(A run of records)
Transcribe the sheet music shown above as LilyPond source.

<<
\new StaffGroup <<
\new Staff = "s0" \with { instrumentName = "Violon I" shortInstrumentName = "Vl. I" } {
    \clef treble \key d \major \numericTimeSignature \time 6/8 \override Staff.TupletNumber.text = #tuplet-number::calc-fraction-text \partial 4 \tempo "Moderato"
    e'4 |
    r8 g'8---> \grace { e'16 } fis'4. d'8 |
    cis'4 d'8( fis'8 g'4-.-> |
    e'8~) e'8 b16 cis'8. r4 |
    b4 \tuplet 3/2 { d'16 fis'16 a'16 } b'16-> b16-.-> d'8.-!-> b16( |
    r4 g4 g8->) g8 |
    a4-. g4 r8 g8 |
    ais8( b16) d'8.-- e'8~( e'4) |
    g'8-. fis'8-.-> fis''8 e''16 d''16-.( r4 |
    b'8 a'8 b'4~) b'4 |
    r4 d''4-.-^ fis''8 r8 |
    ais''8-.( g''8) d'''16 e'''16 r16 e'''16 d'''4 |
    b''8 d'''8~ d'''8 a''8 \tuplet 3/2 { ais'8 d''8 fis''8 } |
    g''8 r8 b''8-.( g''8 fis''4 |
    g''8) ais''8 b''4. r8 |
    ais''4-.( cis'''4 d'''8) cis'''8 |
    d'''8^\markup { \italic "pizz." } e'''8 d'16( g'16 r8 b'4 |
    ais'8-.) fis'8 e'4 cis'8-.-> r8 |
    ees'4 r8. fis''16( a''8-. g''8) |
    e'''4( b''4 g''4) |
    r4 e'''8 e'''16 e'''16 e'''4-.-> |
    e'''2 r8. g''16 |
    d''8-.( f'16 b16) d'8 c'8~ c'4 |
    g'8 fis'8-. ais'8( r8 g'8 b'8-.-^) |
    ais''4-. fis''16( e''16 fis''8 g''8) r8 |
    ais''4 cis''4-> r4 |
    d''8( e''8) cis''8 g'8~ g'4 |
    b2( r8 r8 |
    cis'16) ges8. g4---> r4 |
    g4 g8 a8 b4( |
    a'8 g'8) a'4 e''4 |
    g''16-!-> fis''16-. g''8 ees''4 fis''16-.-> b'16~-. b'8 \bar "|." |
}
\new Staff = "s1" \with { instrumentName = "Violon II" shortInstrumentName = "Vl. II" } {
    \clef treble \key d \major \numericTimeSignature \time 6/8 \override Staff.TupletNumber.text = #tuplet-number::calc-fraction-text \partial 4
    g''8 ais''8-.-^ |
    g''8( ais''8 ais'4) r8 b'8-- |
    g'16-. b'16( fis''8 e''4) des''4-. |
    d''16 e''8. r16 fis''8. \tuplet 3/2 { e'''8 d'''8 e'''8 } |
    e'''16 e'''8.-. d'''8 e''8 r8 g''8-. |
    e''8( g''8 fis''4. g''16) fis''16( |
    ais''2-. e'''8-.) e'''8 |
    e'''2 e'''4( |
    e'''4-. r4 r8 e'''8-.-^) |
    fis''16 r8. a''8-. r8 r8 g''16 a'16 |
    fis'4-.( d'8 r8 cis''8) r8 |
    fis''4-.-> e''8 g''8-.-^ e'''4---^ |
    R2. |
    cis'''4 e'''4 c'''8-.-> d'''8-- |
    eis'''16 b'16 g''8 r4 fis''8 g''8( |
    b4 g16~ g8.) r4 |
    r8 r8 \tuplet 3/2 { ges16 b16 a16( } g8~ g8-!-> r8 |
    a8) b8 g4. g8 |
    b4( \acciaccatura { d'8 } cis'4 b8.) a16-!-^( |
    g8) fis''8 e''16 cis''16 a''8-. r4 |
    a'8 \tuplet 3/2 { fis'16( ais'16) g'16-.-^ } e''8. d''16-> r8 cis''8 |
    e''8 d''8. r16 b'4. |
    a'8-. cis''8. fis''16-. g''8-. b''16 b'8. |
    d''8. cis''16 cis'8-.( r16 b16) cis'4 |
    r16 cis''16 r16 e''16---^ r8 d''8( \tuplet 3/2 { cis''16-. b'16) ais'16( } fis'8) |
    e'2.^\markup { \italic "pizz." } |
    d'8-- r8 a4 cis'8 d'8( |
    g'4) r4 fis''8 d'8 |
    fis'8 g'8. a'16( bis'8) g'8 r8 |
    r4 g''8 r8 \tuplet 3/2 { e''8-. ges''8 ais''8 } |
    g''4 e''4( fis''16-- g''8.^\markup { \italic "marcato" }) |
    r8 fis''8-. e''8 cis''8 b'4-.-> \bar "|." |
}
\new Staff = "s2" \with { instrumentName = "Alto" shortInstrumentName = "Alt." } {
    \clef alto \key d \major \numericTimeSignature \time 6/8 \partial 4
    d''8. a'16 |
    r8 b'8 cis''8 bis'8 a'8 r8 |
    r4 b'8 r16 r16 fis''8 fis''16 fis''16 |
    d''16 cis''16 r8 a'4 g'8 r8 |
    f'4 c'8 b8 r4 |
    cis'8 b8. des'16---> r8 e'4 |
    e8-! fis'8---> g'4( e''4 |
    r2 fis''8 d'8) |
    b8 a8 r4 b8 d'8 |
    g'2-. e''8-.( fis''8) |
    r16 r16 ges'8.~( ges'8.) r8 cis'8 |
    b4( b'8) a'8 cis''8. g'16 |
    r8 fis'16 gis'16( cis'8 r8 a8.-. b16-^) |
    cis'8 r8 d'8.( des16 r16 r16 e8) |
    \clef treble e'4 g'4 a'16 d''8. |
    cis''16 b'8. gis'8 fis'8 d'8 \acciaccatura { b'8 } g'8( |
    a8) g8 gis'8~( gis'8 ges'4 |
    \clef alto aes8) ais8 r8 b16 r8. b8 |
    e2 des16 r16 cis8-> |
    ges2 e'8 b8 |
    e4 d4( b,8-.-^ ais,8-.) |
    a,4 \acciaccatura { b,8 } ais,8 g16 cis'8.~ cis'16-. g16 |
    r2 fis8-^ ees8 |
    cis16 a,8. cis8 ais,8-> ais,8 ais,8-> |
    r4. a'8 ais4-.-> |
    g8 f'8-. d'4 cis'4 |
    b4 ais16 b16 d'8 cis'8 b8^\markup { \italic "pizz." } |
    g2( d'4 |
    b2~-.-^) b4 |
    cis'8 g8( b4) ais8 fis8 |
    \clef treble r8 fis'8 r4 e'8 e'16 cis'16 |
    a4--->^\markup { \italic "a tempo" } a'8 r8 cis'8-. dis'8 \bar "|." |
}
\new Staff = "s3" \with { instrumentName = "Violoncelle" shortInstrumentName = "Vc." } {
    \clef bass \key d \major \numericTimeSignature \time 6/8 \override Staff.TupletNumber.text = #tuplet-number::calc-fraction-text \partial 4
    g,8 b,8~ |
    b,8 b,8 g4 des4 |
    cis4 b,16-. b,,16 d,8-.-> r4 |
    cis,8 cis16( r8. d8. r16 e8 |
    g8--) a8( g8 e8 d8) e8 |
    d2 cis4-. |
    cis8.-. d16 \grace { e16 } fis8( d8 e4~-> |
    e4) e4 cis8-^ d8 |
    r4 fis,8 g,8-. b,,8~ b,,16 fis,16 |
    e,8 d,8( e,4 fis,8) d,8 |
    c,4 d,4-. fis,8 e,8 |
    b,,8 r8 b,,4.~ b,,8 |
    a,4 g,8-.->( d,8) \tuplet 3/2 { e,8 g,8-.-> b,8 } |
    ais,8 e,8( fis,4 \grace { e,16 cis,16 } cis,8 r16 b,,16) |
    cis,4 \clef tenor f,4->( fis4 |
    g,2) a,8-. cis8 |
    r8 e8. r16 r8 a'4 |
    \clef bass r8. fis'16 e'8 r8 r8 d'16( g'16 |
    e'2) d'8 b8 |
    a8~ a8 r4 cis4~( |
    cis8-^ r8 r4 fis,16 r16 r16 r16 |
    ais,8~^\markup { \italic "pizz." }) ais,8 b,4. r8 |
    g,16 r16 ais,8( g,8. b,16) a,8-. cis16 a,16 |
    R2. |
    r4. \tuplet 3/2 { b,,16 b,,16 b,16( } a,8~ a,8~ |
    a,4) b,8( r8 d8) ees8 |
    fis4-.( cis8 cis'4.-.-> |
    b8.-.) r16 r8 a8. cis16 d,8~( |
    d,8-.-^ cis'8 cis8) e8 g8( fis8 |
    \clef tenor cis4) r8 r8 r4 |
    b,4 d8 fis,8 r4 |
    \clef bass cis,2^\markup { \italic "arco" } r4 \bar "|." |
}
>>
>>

**Exercise prompt**. List every line in the material above that contains the string "grace". Case counts.

**Correct answer**.
    r8 g'8---> \grace { e'16 } fis'4. d'8 |
    cis8.-. d16 \grace { e16 } fis8( d8 e4~-> |
    ais,8 e,8( fis,4 \grace { e,16 cis,16 } cis,8 r16 b,,16) |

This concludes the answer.